[Aim of the exercise]:
All lines in the records below that hold "down" are to be shown.

[Dataset extract]:

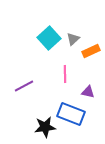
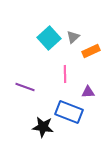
gray triangle: moved 2 px up
purple line: moved 1 px right, 1 px down; rotated 48 degrees clockwise
purple triangle: rotated 16 degrees counterclockwise
blue rectangle: moved 2 px left, 2 px up
black star: moved 2 px left; rotated 15 degrees clockwise
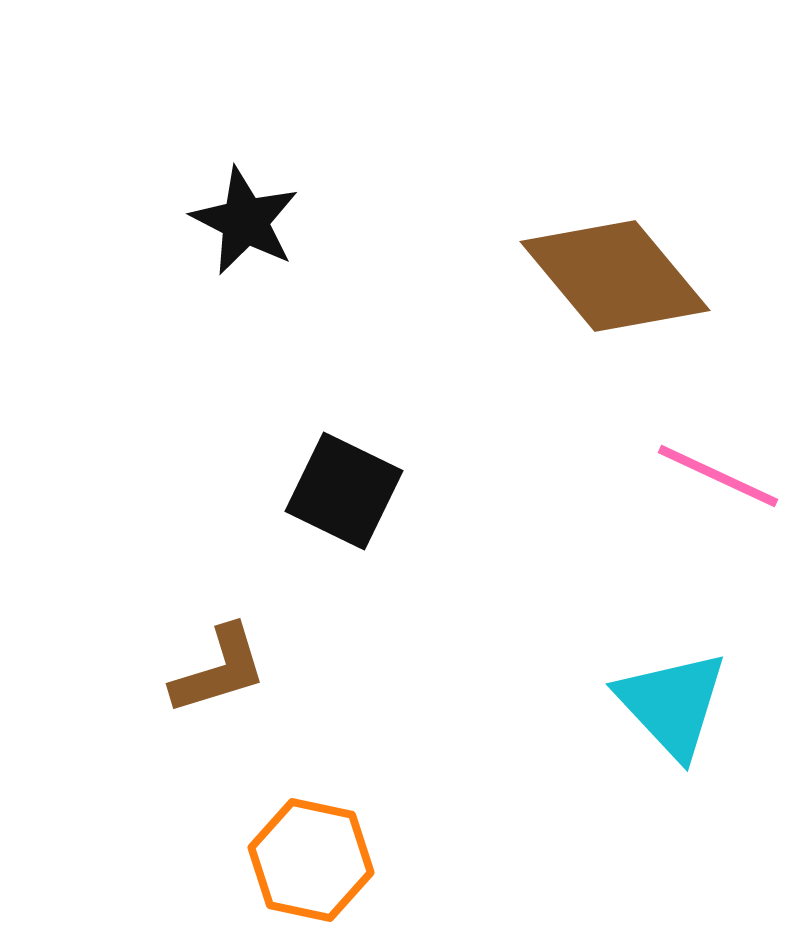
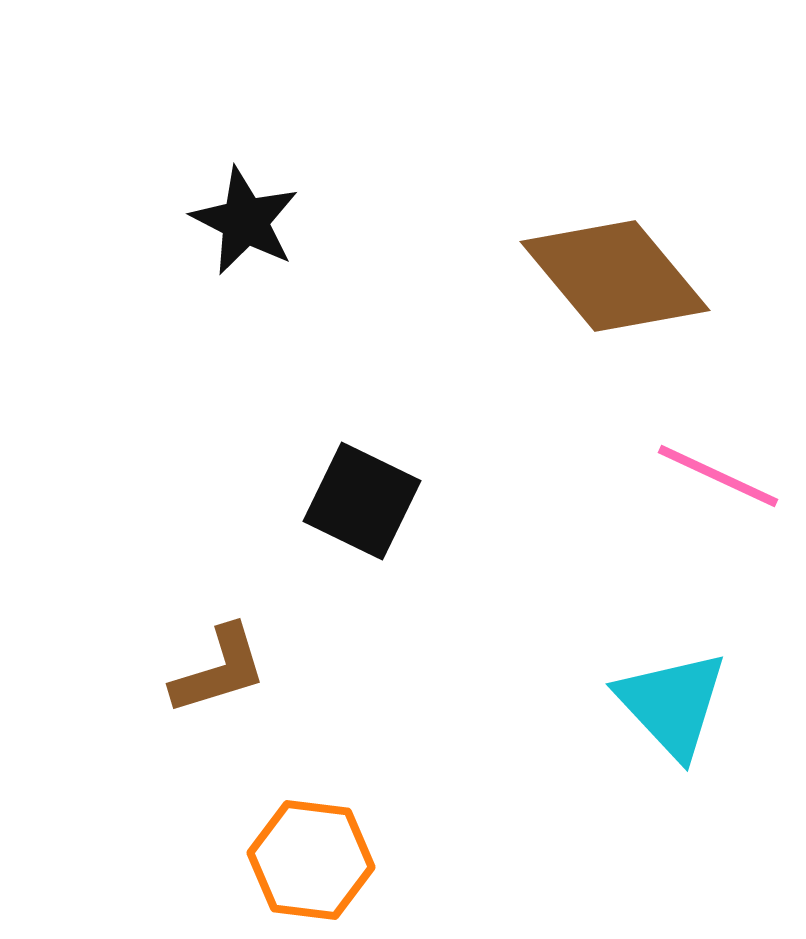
black square: moved 18 px right, 10 px down
orange hexagon: rotated 5 degrees counterclockwise
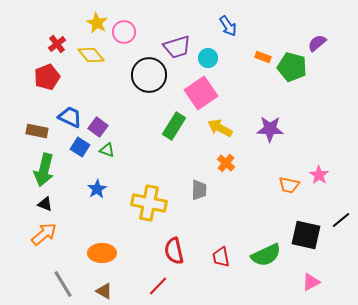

[Solution]:
purple line: moved 1 px right, 1 px down; rotated 48 degrees clockwise
black square: moved 18 px right, 10 px down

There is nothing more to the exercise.